- _WORK ITEM_
Say how many lines in the data below contain the word "none", and give no other text.

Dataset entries
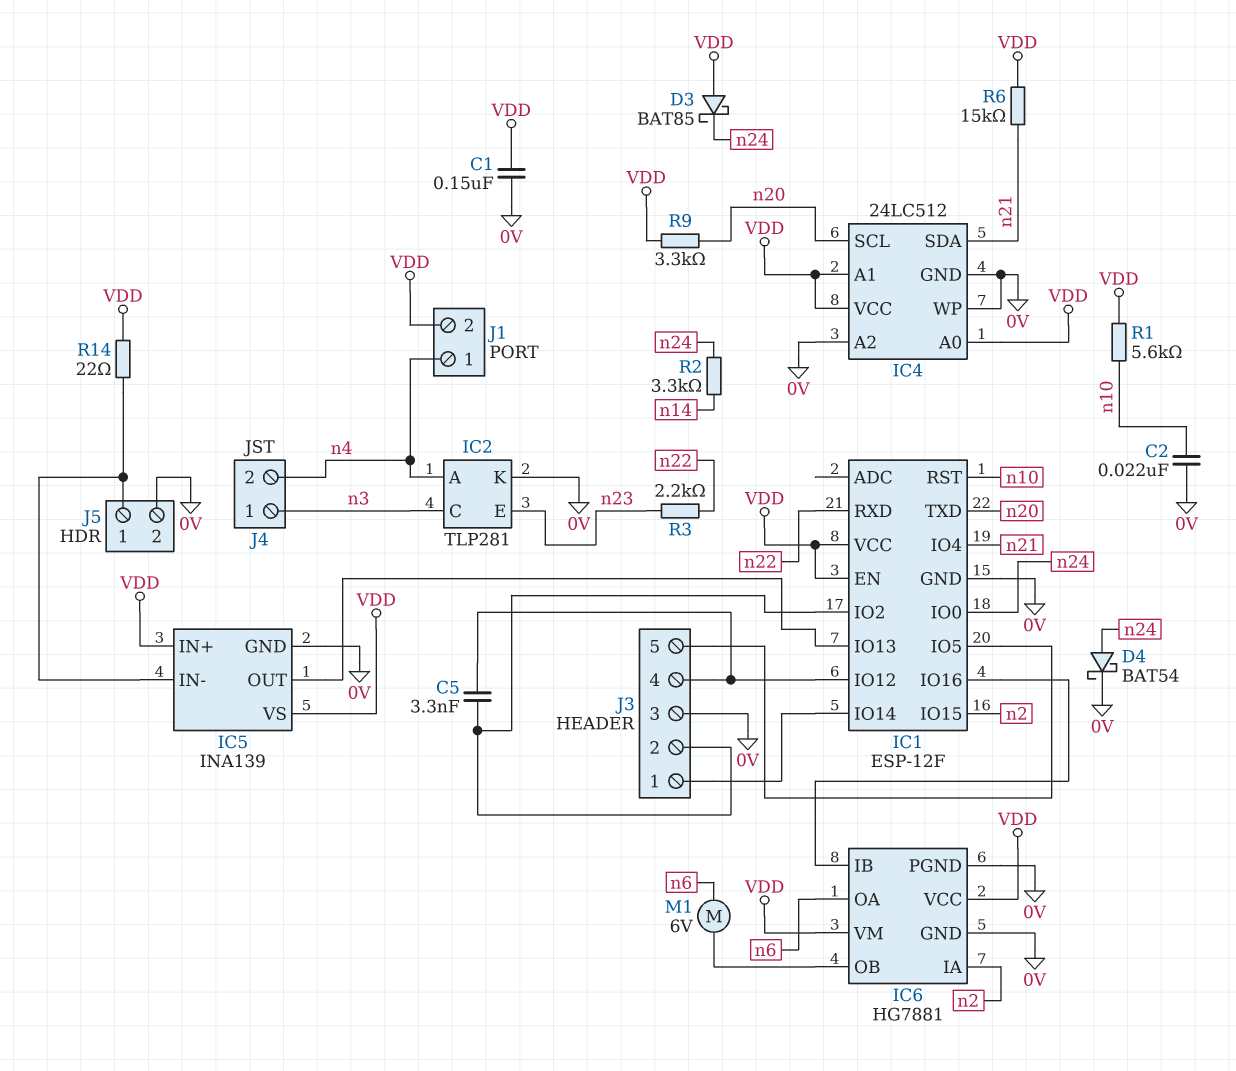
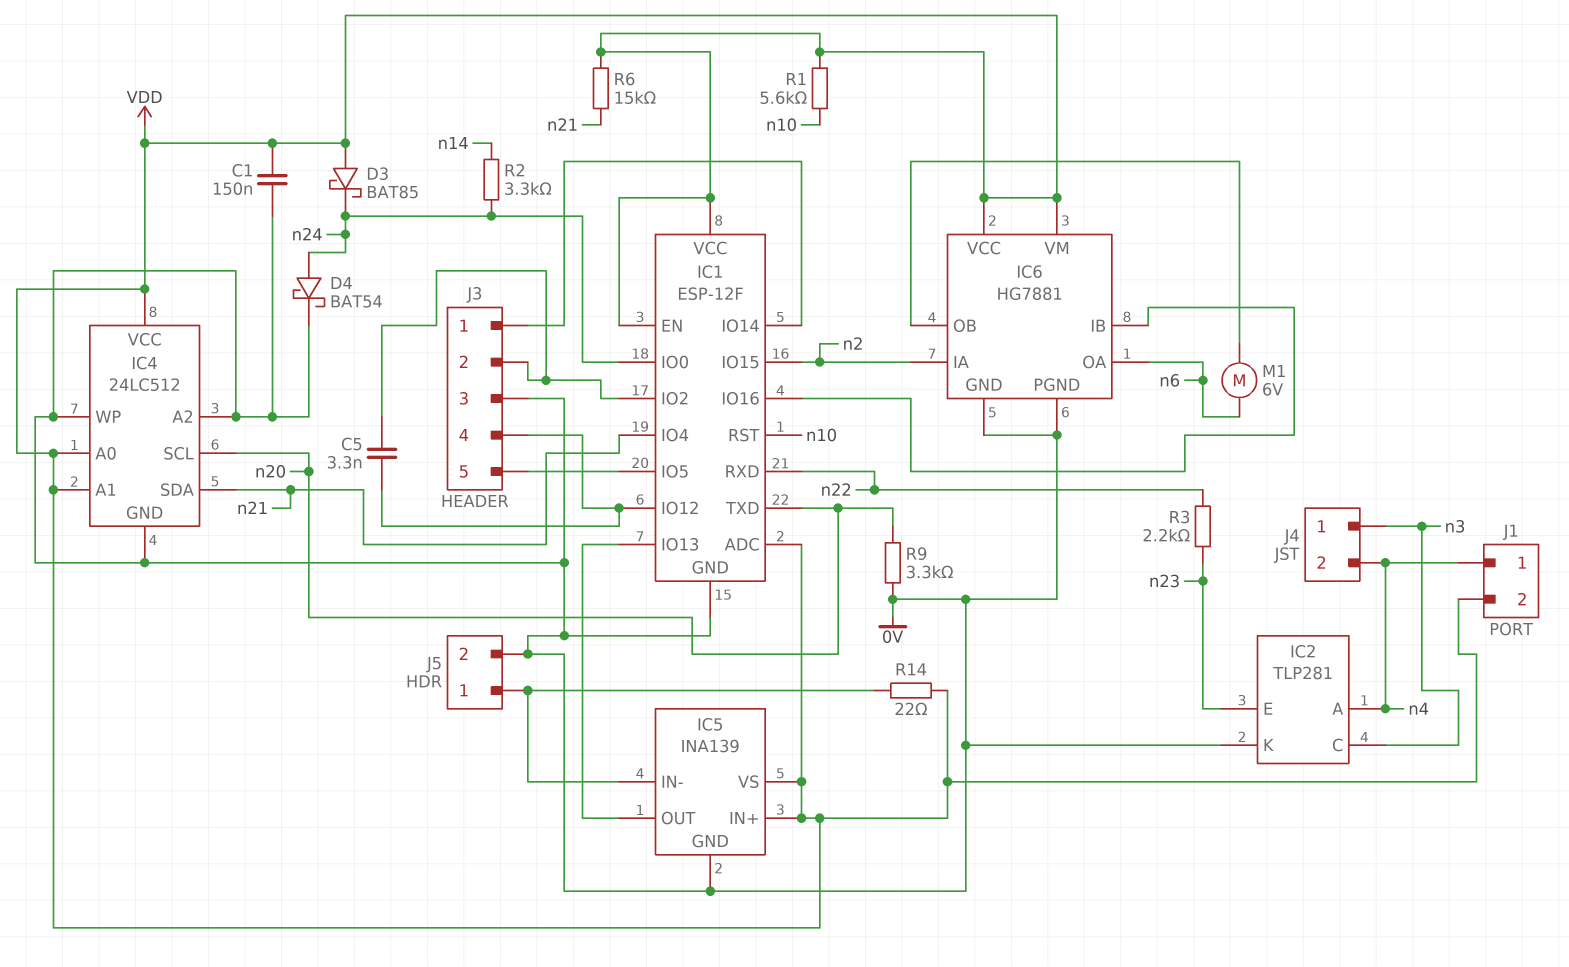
C2: 22nF (0V, n10) -> none
IC1 pin ADC: none -> VDD
R9: 3.3k (VDD, n20) -> 3.3k (0V, n20)

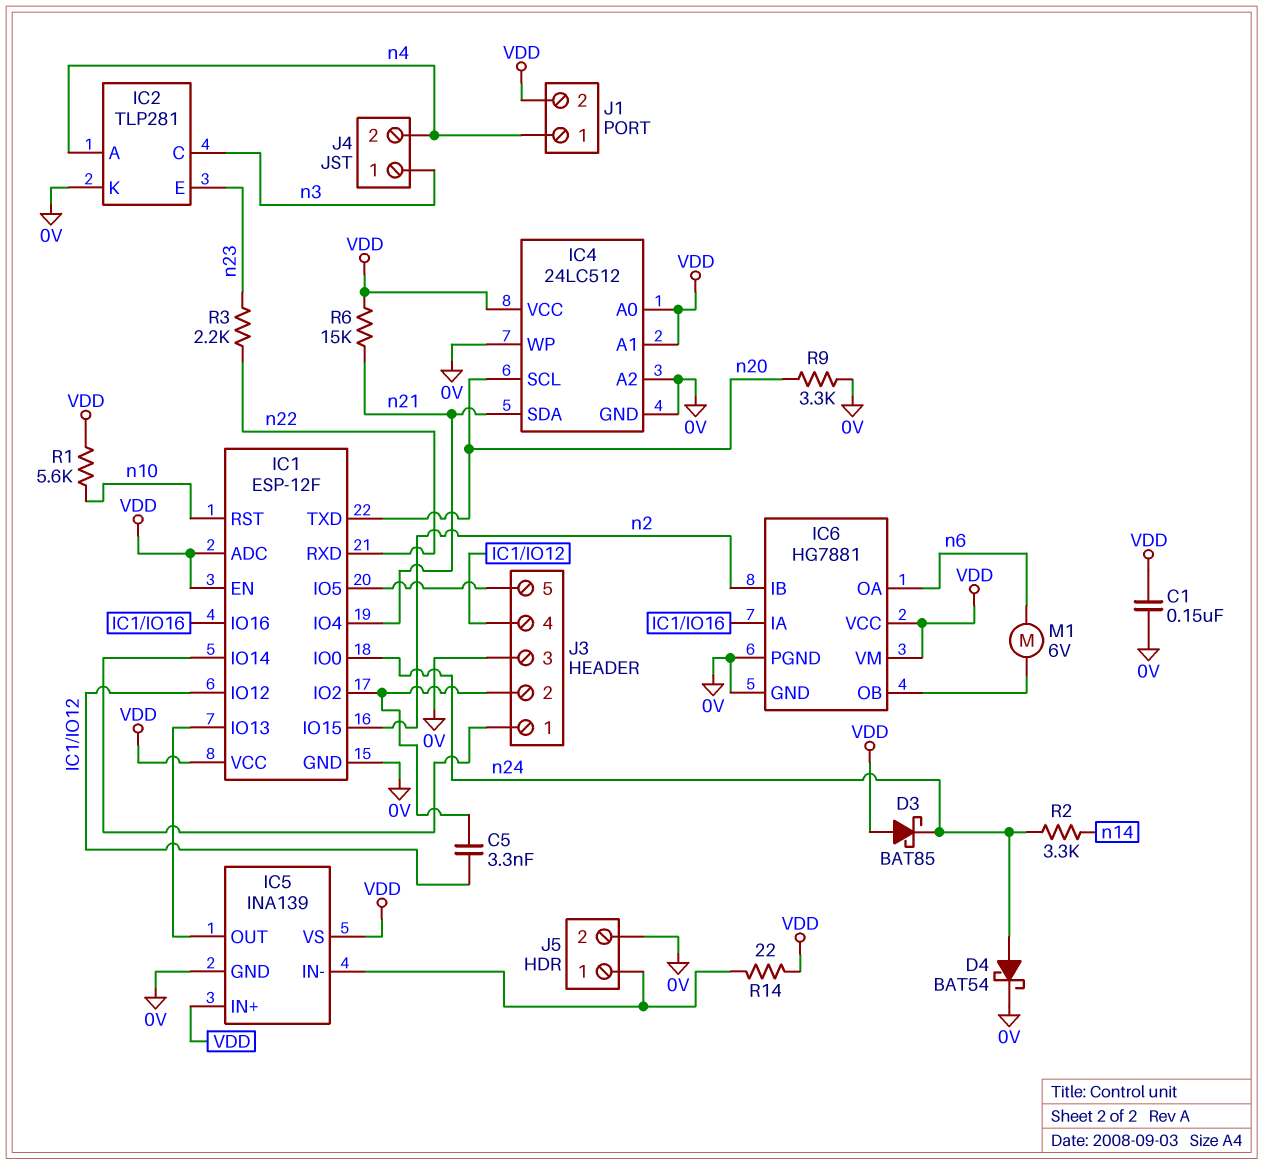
IC6 pin IA: n2 -> IC1/IO16
IC6 pin IB: IC1/IO16 -> n2

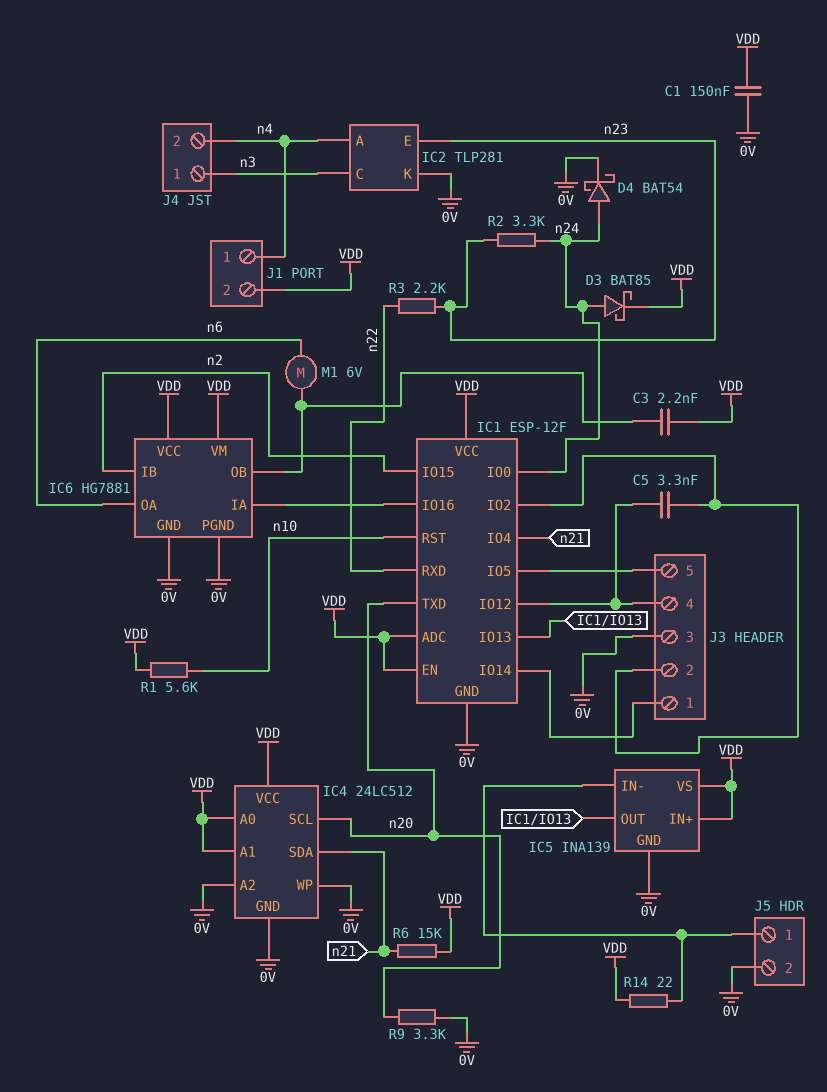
C3: none -> 2.2nF (IC6/OB, VDD)
D3: schottky BAT85 (A VDD, K n24) -> schottky BAT85 (A n24, K VDD)
R2: 3.3k (n14, n24) -> 3.3k (n23, n24)

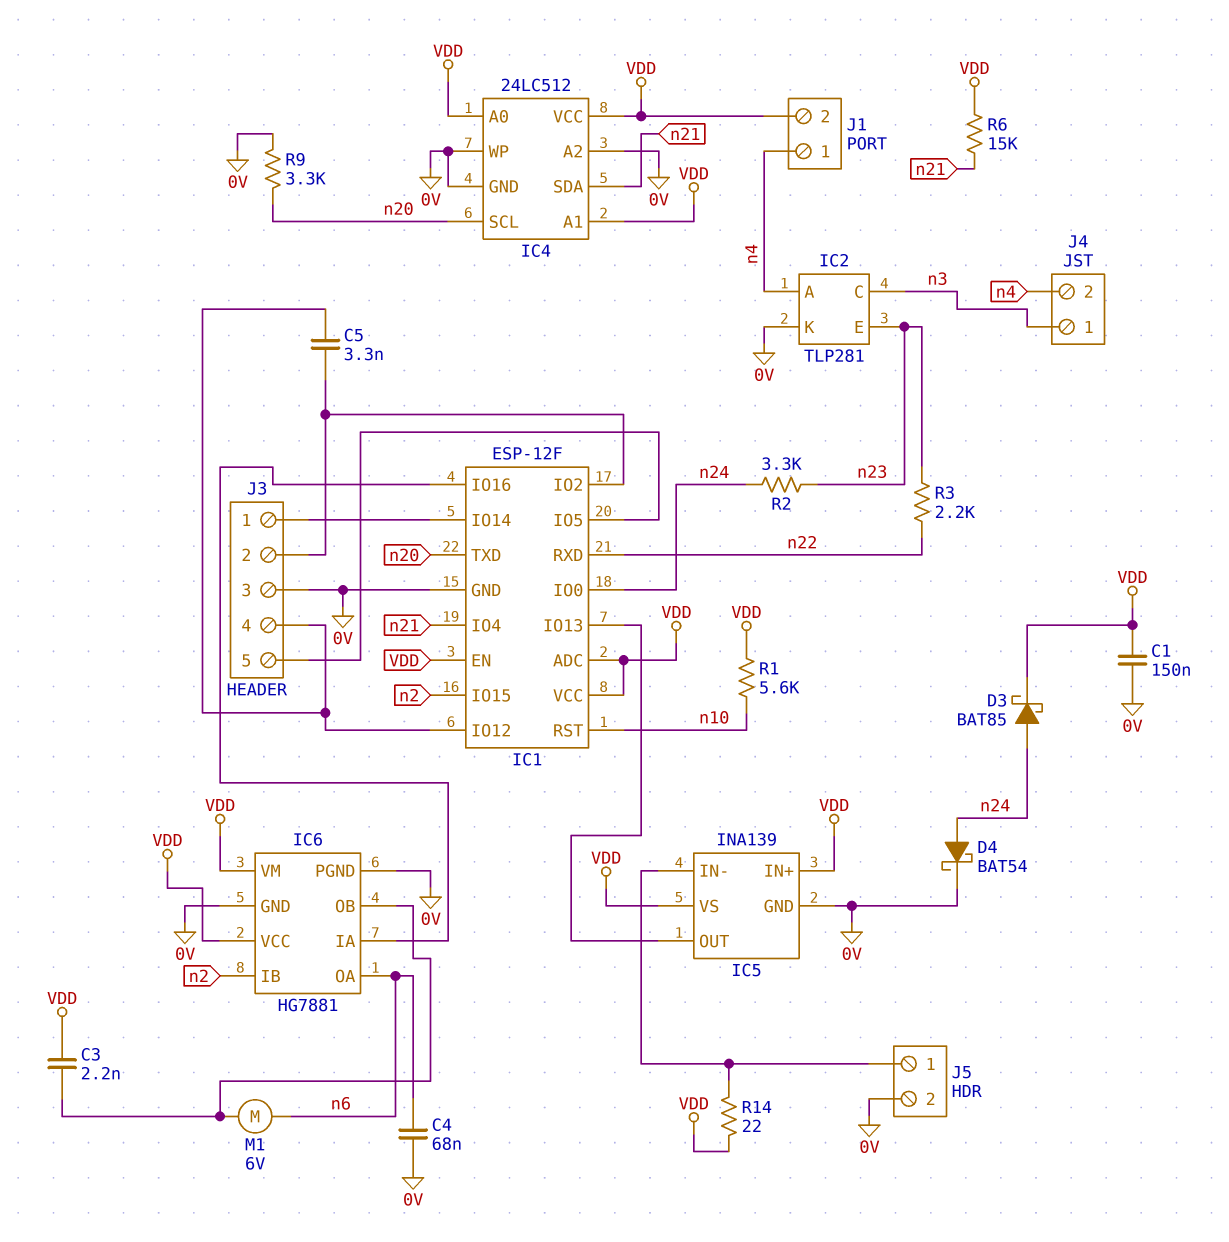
C4: none -> 68nF (0V, n6)

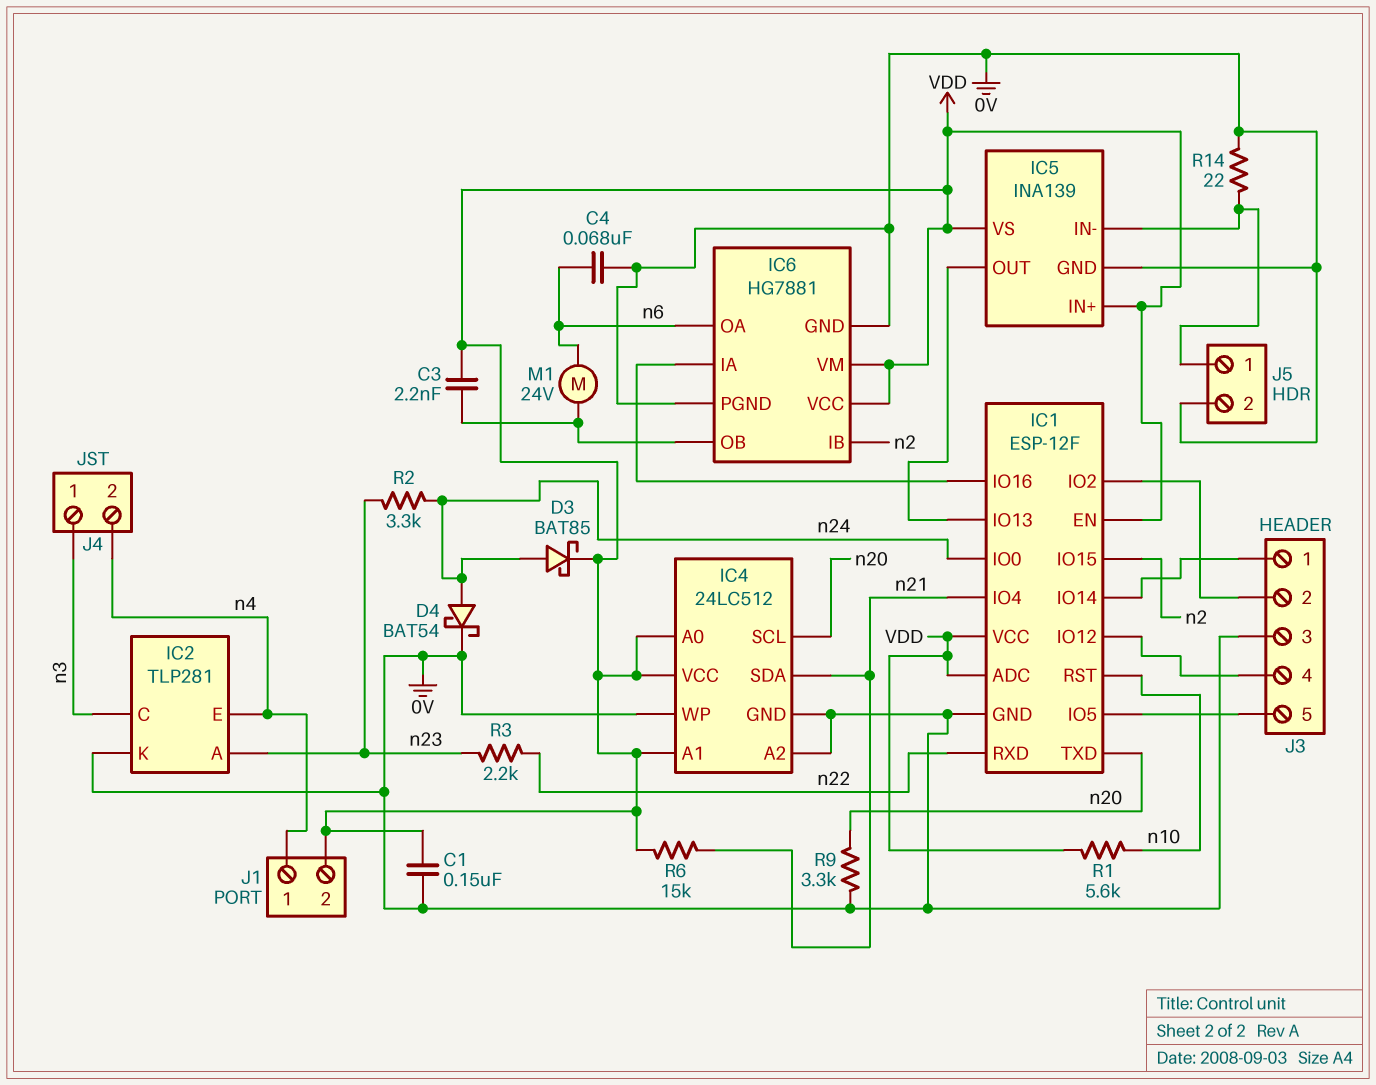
C5: 3.3nF (IC1/IO2, IC1/IO12) -> none
IC2 pin A: n4 -> n23
IC2 pin E: n23 -> n4
M1: motor 6V (IC6/OB, n6) -> motor 24V (IC6/OB, n6)
R14: 22 (IC5/IN-, VDD) -> 22 (0V, IC5/IN-)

- _ANSWER SECTION_
5